───── Records for this exercise

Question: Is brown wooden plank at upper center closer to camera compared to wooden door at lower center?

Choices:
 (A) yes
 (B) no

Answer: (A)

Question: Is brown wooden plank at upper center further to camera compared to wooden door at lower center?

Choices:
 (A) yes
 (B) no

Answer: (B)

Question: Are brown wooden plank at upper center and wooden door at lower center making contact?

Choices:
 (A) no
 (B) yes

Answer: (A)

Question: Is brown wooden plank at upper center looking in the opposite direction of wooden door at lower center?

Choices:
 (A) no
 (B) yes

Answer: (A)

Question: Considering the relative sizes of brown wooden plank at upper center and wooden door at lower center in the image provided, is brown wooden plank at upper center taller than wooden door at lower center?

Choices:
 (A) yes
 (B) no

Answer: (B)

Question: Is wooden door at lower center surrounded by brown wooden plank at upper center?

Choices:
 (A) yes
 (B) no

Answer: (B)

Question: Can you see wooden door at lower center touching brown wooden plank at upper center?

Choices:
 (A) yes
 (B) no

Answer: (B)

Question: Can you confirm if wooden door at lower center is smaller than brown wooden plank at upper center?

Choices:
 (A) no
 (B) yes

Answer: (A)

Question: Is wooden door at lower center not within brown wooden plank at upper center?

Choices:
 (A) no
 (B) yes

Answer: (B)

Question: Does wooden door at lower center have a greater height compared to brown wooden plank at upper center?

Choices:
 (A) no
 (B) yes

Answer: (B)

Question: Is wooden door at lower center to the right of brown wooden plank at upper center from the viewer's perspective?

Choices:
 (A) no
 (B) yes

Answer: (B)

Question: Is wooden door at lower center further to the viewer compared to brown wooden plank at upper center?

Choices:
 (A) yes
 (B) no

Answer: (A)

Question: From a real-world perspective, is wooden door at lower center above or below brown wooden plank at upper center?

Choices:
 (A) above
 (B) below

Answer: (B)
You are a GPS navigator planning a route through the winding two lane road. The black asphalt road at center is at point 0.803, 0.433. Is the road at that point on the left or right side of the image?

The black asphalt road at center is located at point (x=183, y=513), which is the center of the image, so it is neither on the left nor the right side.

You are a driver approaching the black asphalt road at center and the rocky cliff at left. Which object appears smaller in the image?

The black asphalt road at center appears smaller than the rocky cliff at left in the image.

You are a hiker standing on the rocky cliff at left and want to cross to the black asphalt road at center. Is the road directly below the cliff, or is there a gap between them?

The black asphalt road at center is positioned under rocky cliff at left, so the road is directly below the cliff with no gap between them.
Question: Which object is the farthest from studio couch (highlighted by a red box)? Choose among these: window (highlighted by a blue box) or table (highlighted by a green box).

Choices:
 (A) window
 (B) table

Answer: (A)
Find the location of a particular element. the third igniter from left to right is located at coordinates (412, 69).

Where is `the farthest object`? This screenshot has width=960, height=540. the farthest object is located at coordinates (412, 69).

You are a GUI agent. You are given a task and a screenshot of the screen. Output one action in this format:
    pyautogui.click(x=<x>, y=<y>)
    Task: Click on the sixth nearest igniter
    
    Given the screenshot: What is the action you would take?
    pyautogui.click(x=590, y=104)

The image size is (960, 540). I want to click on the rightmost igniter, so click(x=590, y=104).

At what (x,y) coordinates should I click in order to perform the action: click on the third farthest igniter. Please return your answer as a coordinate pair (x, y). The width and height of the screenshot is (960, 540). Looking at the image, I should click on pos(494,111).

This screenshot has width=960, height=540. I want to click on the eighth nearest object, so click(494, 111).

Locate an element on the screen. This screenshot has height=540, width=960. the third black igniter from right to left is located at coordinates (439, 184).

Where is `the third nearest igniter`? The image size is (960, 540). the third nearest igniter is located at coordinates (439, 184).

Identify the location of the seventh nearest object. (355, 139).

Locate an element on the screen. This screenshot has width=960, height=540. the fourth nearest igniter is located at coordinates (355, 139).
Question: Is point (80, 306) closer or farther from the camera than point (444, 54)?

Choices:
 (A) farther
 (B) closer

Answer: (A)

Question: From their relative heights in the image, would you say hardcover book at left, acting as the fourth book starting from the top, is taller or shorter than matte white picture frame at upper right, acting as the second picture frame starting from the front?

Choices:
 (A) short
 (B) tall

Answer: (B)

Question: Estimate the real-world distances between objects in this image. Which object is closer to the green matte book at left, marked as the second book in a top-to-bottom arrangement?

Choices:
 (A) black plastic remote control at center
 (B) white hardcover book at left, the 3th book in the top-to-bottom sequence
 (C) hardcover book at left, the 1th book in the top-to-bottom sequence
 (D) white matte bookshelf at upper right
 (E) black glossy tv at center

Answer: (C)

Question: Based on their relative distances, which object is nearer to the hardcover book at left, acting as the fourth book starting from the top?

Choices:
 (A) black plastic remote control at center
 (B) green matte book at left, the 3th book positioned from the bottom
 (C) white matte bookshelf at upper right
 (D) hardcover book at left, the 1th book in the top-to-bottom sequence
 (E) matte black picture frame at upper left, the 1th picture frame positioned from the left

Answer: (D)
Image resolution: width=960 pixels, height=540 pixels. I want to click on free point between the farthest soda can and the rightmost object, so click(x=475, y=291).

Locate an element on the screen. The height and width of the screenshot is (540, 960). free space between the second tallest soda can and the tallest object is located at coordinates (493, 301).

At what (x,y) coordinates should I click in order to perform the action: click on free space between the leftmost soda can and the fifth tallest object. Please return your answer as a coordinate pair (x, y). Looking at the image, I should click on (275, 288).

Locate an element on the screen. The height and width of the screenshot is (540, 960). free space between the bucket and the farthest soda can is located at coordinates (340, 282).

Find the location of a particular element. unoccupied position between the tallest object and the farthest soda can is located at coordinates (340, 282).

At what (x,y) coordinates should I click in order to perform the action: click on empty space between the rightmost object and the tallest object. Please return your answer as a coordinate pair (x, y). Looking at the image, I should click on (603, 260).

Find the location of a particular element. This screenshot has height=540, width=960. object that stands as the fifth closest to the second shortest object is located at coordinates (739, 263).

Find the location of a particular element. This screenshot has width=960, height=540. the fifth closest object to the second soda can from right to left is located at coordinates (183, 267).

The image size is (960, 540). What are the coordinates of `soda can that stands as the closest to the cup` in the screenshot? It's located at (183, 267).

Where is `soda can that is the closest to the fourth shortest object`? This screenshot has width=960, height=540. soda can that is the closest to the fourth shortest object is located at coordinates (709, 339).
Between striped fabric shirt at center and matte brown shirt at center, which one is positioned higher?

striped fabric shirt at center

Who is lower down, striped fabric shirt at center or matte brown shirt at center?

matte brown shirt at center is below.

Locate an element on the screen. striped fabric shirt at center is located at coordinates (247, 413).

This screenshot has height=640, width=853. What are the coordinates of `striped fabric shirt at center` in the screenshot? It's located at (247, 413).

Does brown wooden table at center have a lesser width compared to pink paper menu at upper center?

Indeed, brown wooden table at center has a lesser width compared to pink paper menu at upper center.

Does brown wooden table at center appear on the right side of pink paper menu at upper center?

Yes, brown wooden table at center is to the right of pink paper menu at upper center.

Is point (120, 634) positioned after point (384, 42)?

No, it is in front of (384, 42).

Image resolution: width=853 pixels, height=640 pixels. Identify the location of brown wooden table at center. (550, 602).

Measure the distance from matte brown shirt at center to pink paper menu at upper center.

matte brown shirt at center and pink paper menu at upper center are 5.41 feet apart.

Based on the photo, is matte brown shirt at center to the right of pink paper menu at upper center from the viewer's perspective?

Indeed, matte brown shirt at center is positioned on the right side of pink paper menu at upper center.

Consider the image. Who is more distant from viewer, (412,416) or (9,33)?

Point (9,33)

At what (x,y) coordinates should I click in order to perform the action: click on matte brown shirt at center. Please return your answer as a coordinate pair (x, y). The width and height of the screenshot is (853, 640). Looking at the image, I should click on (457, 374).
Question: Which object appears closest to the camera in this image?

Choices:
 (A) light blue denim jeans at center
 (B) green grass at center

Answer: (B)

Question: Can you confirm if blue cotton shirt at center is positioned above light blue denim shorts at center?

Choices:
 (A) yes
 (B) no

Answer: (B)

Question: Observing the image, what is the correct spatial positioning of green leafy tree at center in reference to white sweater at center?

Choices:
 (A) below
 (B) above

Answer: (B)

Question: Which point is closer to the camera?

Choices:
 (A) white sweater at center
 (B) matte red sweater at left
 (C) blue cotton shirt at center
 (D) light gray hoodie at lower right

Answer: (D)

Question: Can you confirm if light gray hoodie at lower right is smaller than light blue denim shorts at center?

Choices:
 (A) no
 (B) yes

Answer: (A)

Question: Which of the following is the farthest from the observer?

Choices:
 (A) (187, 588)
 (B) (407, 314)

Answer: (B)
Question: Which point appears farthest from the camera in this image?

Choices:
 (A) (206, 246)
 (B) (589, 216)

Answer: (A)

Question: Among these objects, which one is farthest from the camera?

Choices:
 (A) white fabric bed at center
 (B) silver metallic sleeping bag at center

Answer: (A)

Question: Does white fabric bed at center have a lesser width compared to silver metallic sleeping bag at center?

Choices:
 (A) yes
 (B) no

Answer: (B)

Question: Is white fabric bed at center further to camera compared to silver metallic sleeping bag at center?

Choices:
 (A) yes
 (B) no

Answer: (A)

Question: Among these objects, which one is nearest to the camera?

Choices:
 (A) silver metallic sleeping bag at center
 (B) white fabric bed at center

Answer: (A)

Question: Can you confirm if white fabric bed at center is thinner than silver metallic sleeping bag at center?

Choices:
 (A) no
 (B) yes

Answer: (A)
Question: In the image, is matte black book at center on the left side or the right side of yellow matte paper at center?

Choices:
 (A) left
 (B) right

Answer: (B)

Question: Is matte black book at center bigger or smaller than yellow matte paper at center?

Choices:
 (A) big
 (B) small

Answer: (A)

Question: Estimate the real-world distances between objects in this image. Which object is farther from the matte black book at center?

──────────

> **Exercise objective**:
From the records above, output the lines starting at the one containing "Question: From a" and ending at the one containing "The image size is (960, 540). I" as a JSON list of strings, with one string per line and blank lines left out.

> **Result of this exercise**:
[
  "Question: From a real-world perspective, is wooden door at lower center above or below brown wooden plank at upper center?",
  "Choices:",
  " (A) above",
  " (B) below",
  "Answer: (B)",
  "You are a GPS navigator planning a route through the winding two lane road. The black asphalt road at center is at point 0.803, 0.433. Is the road at that point on the left or right side of the image?",
  "The black asphalt road at center is located at point (x=183, y=513), which is the center of the image, so it is neither on the left nor the right side.",
  "You are a driver approaching the black asphalt road at center and the rocky cliff at left. Which object appears smaller in the image?",
  "The black asphalt road at center appears smaller than the rocky cliff at left in the image.",
  "You are a hiker standing on the rocky cliff at left and want to cross to the black asphalt road at center. Is the road directly below the cliff, or is there a gap between them?",
  "The black asphalt road at center is positioned under rocky cliff at left, so the road is directly below the cliff with no gap between them.",
  "Question: Which object is the farthest from studio couch (highlighted by a red box)? Choose among these: window (highlighted by a blue box) or table (highlighted by a green box).",
  "Choices:",
  " (A) window",
  " (B) table",
  "Answer: (A)",
  "Find the location of a particular element. the third igniter from left to right is located at coordinates (412, 69).",
  "Where is `the farthest object`? This screenshot has width=960, height=540. the farthest object is located at coordinates (412, 69).",
  "You are a GUI agent. You are given a task and a screenshot of the screen. Output one action in this format:",
  "    pyautogui.click(x=<x>, y=<y>)",
  "    Task: Click on the sixth nearest igniter",
  "    Given the screenshot: What is the action you would take?",
  "    pyautogui.click(x=590, y=104)",
  "The image size is (960, 540). I want to click on the rightmost igniter, so click(x=590, y=104)."
]